• [DATASET CONTENT]:
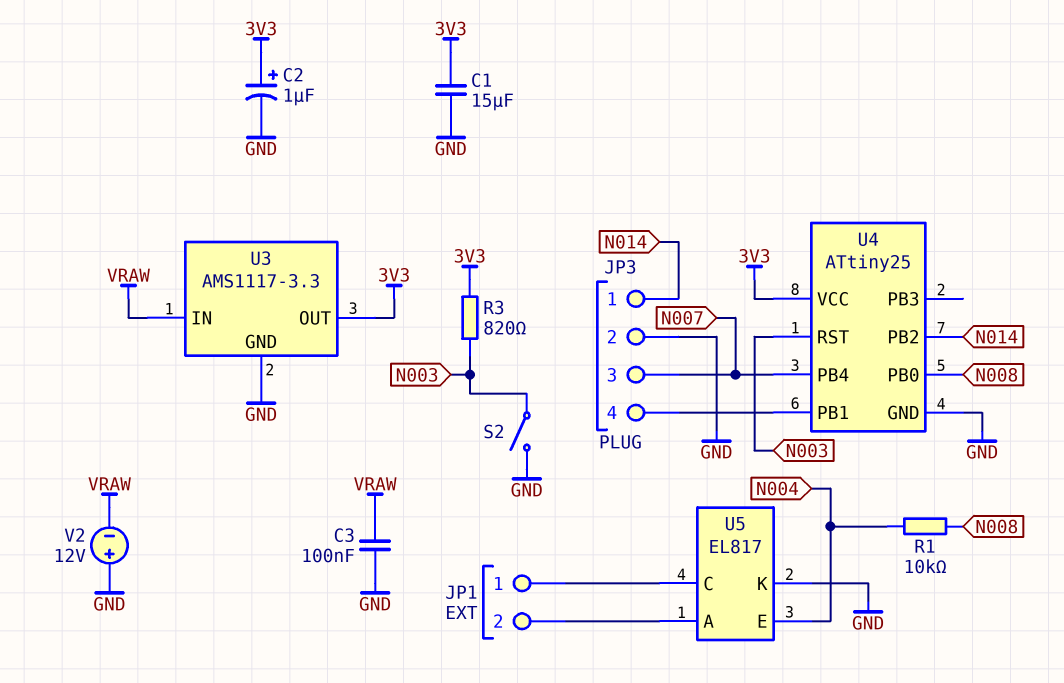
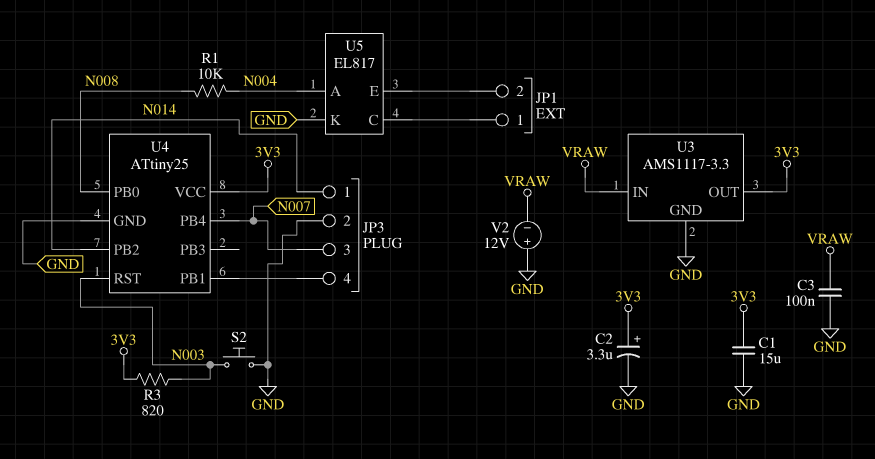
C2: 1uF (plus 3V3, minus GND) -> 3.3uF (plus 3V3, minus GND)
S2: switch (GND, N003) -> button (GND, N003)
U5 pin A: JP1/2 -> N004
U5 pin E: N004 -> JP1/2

--

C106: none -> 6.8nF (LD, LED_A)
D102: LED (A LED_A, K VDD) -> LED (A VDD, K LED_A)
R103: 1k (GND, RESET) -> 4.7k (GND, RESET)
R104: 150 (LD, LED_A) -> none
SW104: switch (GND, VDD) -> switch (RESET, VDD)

• [TASK REQUIREMENTS]: Wherever "switch" appears in a line of the entries, copy that line.

• [EXERCISE SOLUTION]:
S2: switch (GND, N003) -> button (GND, N003)
SW104: switch (GND, VDD) -> switch (RESET, VDD)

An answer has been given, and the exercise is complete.